# [What is needed]
Exactly as they appear below, repeat the lines from the one with "(225, 366) = (550, 420): turquoise" through the one with "(670, 447) = (204, 224): none", and no others.

# [Information supplied]
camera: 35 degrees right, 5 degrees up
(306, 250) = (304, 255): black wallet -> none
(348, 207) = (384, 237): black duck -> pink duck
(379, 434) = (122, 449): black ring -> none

* * *

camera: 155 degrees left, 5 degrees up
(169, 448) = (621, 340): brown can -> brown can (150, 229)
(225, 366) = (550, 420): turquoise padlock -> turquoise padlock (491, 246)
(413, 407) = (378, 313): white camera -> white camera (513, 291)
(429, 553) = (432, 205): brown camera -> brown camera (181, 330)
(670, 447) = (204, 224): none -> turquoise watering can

# [Response area]
(225, 366) = (550, 420): turquoise padlock -> turquoise padlock (491, 246)
(413, 407) = (378, 313): white camera -> white camera (513, 291)
(429, 553) = (432, 205): brown camera -> brown camera (181, 330)
(670, 447) = (204, 224): none -> turquoise watering can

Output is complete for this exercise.